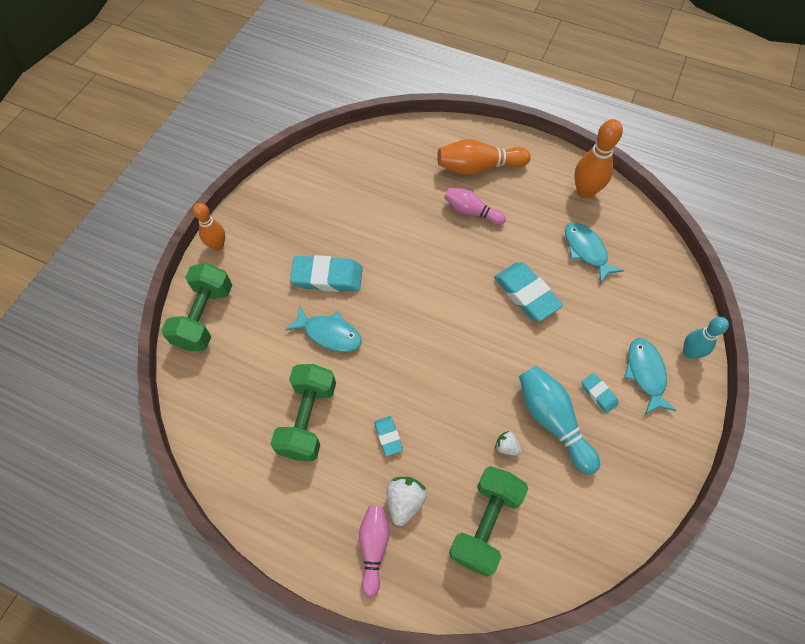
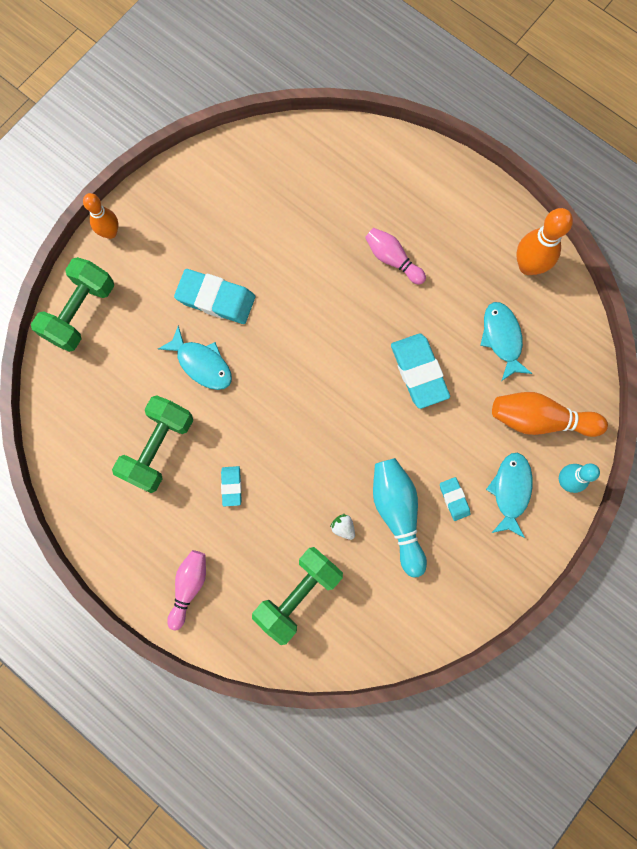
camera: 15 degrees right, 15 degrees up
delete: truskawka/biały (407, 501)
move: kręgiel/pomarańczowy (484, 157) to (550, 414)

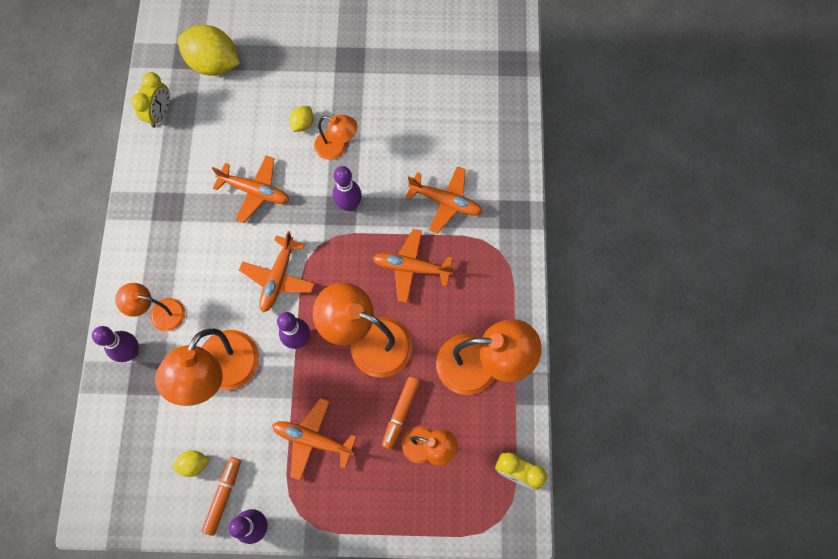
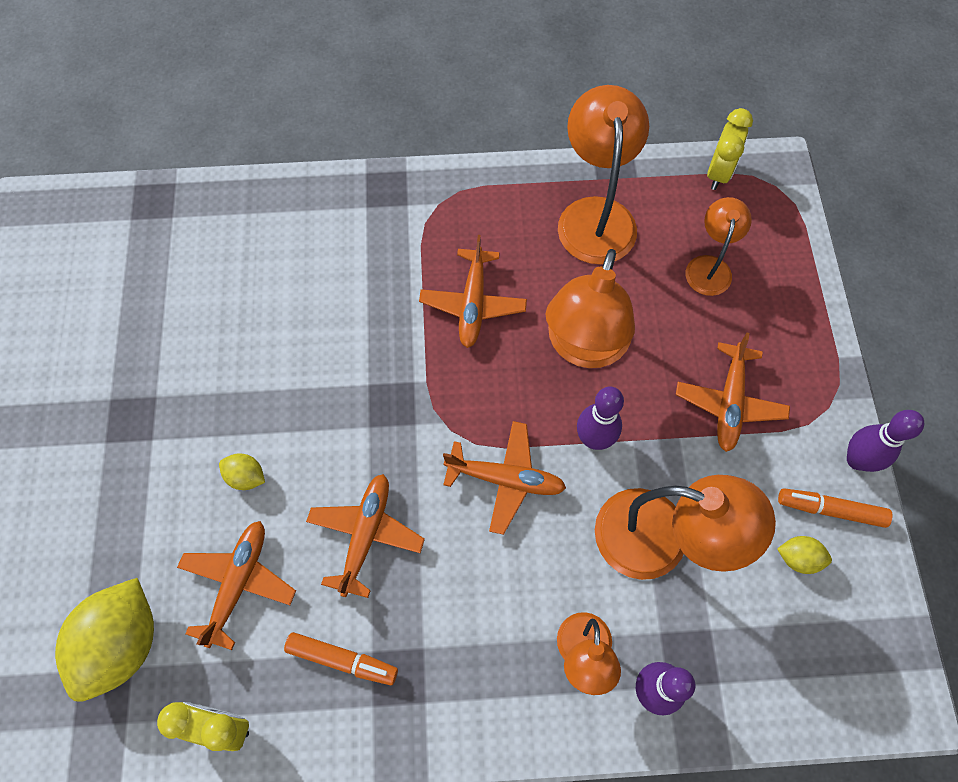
camera: 95 degrees left, 5 degrees down
delete: lampka/pomarańczowy (335, 137); kręgiel/fioletowy (347, 188)
move: flamaster/pomarańczowy (401, 413) to (341, 658); samolot/pomarańczowy (444, 200) to (236, 585)
rotate: cytryna/żółty (191, 464) = (804, 555) 60 degrees counterclockwise

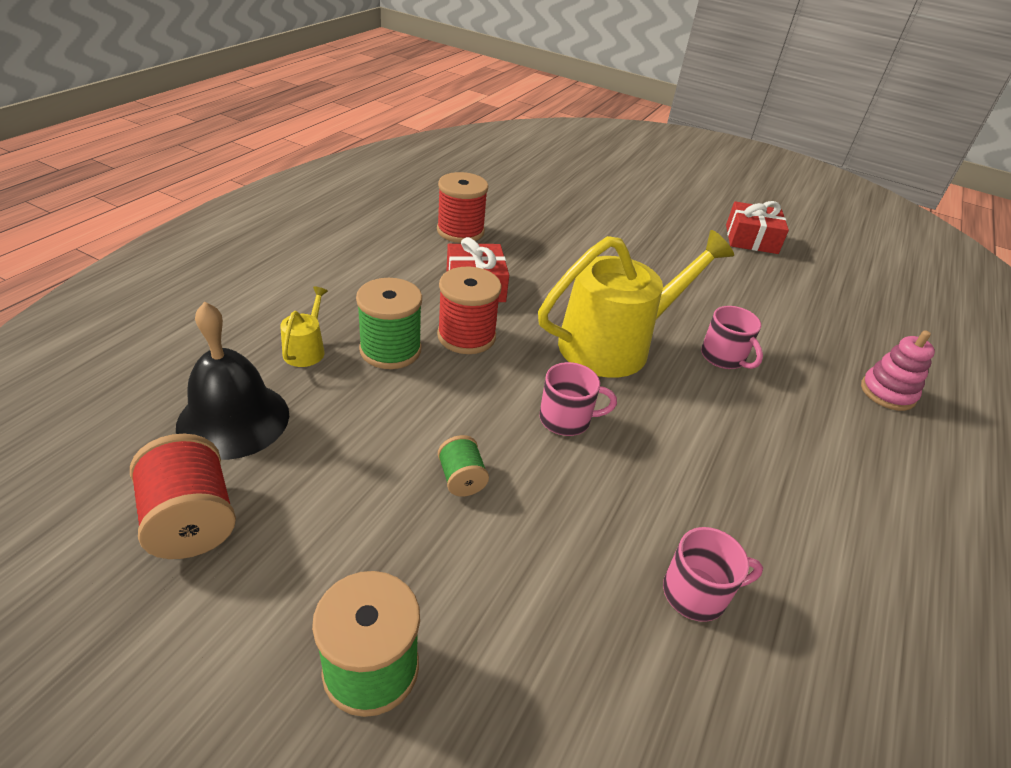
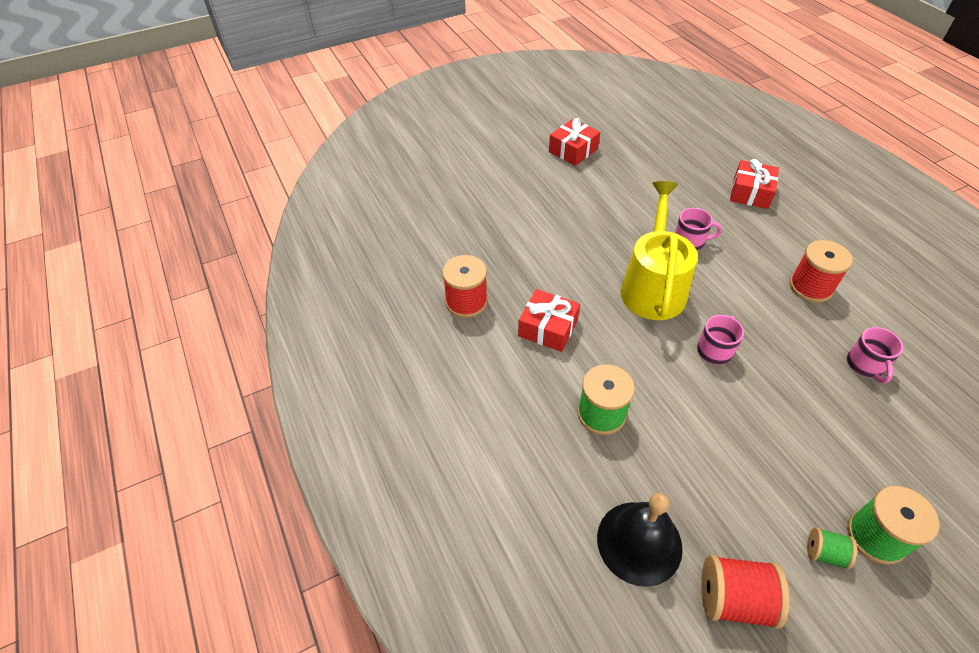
camera: 50 degrees left, 10 degrees up
delete: konewka/żółty (304, 326)
move: szpulka/czerwony (469, 310) to (821, 271); szpulka/zielony (463, 465) to (832, 548)
replace: zabawka nakładanka/różowy (898, 370) to prezent/czerwony (754, 184)
rotate: kubek/różowy (713, 574) = (875, 355) 150 degrees clockwise

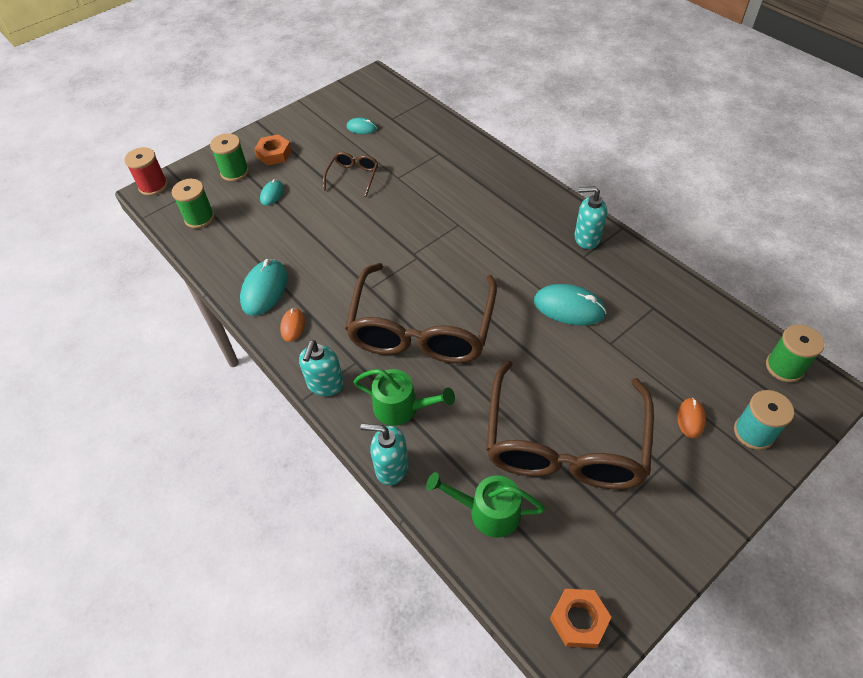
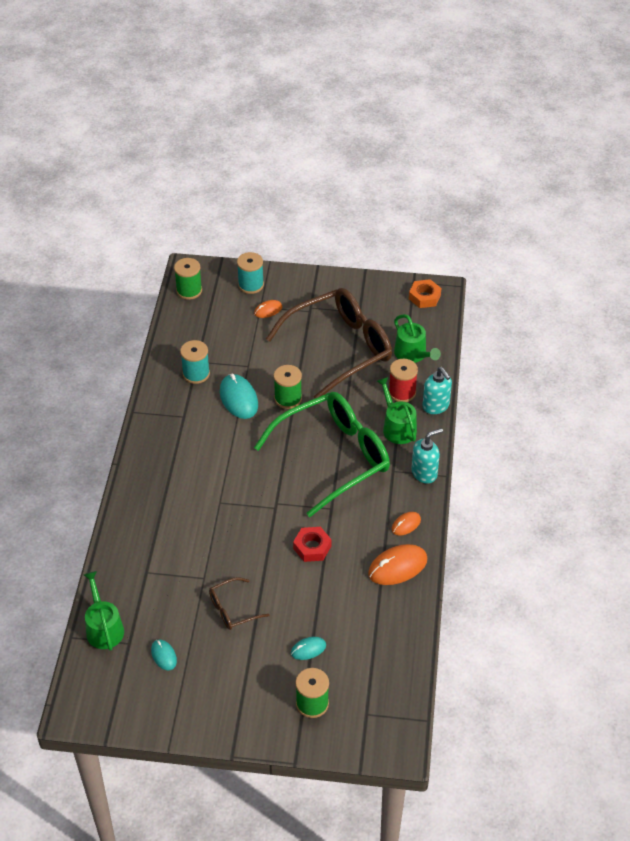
camera: 135 degrees left, 5 degrees down
delete: nakrętka/pomarańczowy (273, 150); dozownik mydła/turkusowy (590, 217)
insert: konewka/zielony (104, 611); szpulka/turkusowy (195, 362); nakrętka/czerwony (312, 544)
move: szpulka/czerwony (146, 171) to (403, 380); szpulka/zielony (193, 204) to (288, 387)
recolor: myszka/turkusowy (263, 287) to myszka/pomarańczowy (397, 564); okulary/brązowy (421, 313) to okulary/zielony (322, 454)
:::::
→ EXERCISE DIRECTIONS
An exact transcription is needed of the lines from the one with "replace: zabawka nakładanka/różowy" to the one with "move: szpulka/czerwony (146, 171)" above, both ends included, with pictures left out.

→ RESPONSE TO THIS EXERCISE
replace: zabawka nakładanka/różowy (898, 370) to prezent/czerwony (754, 184)
rotate: kubek/różowy (713, 574) = (875, 355) 150 degrees clockwise

camera: 135 degrees left, 5 degrees down
delete: nakrętka/pomarańczowy (273, 150); dozownik mydła/turkusowy (590, 217)
insert: konewka/zielony (104, 611); szpulka/turkusowy (195, 362); nakrętka/czerwony (312, 544)
move: szpulka/czerwony (146, 171) to (403, 380); szpulka/zielony (193, 204) to (288, 387)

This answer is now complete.